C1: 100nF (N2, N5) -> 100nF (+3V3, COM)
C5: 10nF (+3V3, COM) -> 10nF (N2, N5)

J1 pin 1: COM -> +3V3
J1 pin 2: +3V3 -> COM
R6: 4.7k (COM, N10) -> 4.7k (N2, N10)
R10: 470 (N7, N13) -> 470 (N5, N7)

--

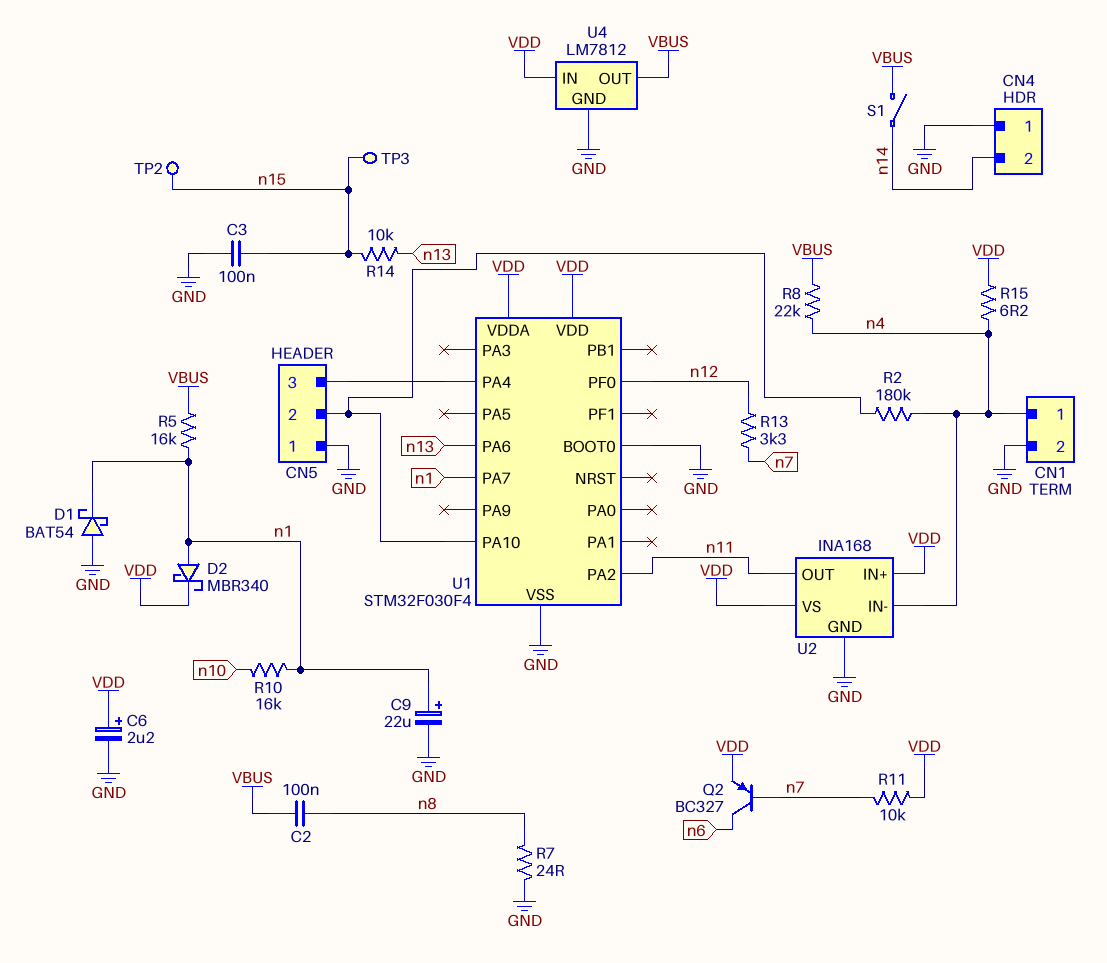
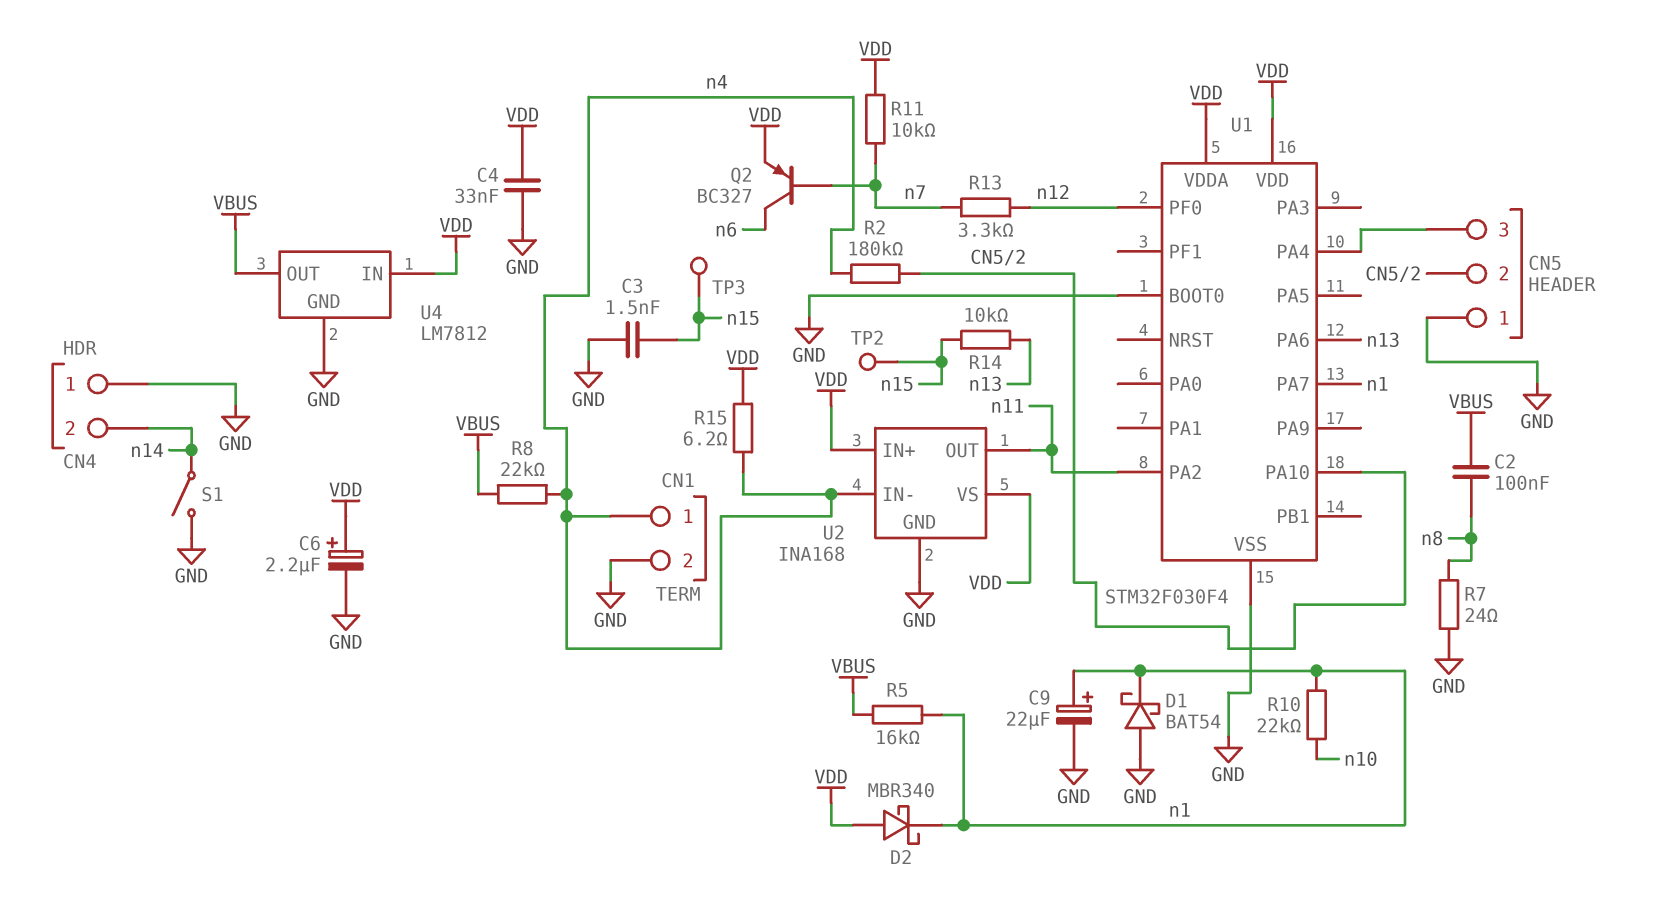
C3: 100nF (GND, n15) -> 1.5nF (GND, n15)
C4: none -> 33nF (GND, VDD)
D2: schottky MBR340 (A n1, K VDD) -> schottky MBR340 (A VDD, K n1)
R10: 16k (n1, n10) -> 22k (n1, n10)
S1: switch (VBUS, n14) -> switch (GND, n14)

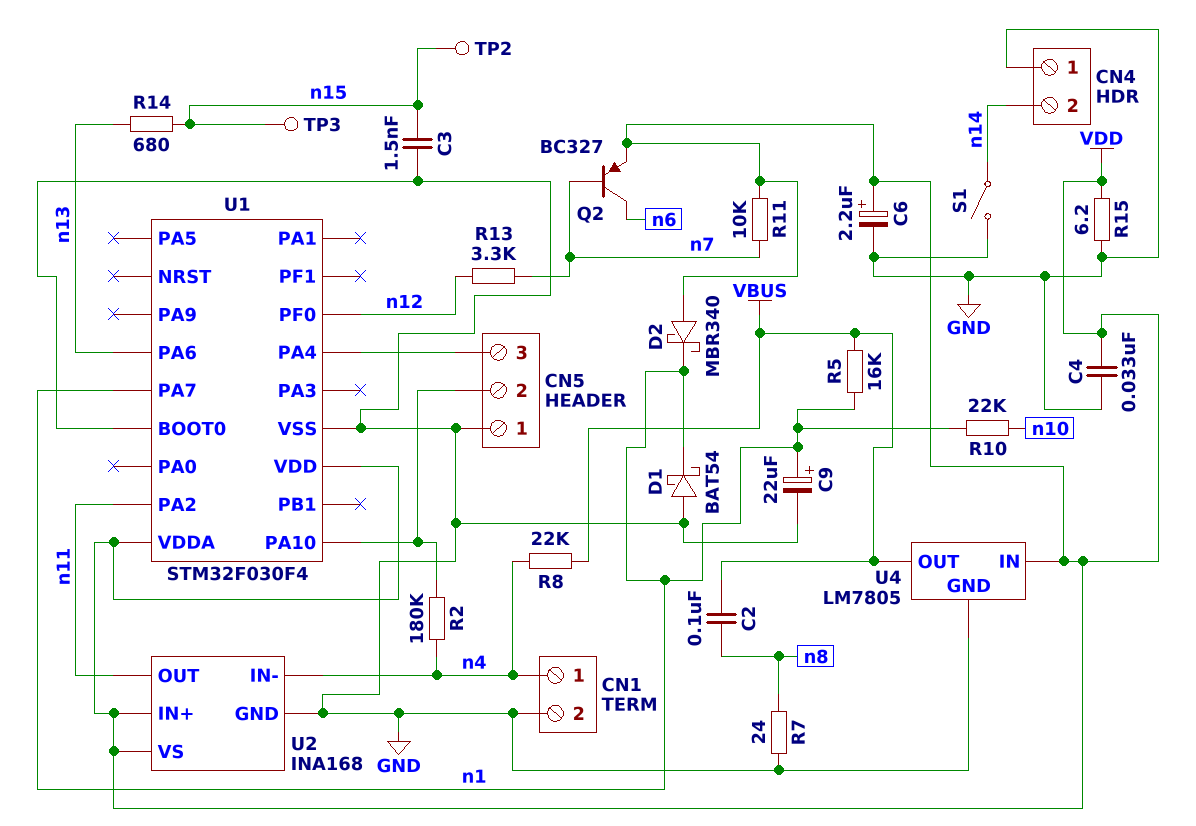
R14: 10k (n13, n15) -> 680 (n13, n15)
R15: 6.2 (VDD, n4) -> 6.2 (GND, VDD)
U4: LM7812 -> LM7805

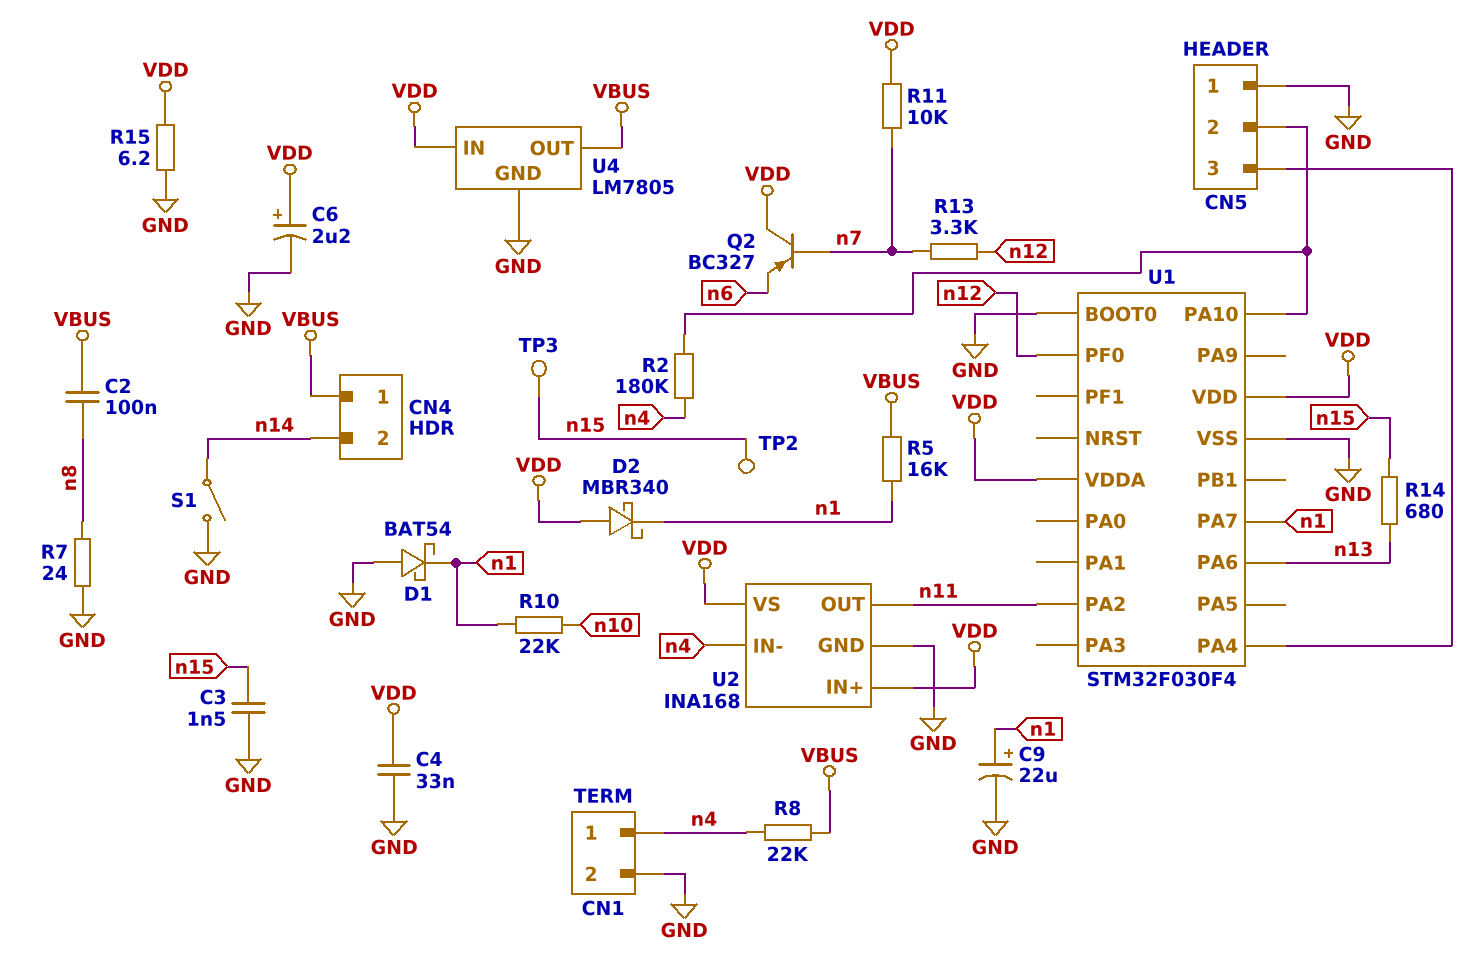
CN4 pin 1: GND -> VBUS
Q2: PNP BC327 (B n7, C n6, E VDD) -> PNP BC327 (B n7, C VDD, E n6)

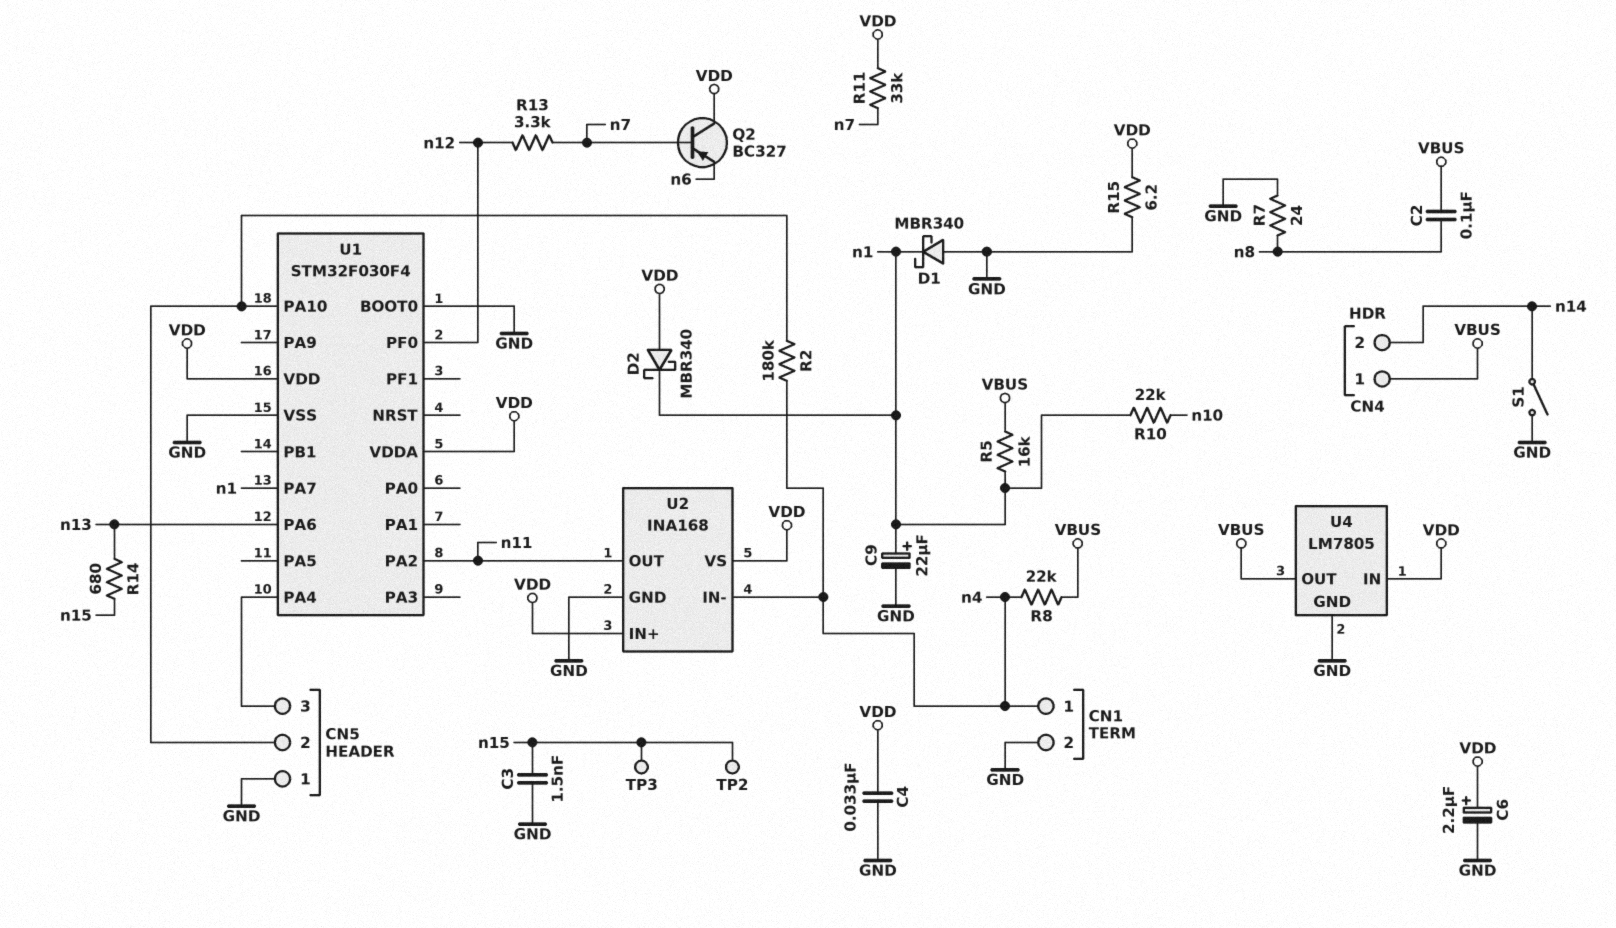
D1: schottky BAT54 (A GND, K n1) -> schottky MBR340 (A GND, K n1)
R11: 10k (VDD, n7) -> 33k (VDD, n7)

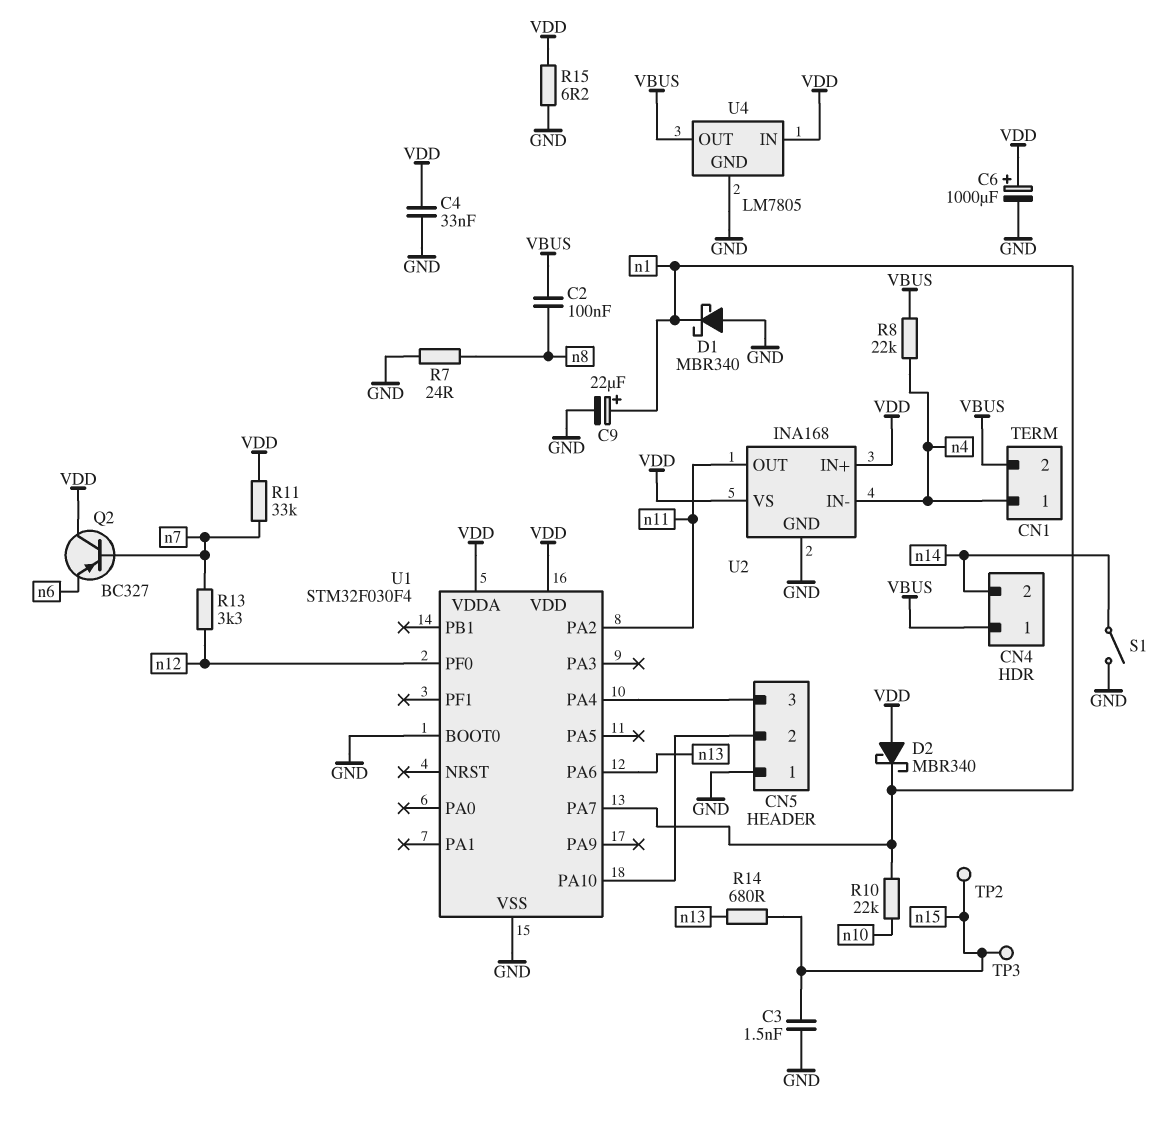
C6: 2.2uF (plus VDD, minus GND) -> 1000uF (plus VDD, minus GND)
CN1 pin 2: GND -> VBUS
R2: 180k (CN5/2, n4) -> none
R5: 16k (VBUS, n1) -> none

■ What you should do: Which lines above include "none"? Show each of them by copying it.

■ Reply to the exercise:
C4: none -> 33nF (GND, VDD)
R2: 180k (CN5/2, n4) -> none
R5: 16k (VBUS, n1) -> none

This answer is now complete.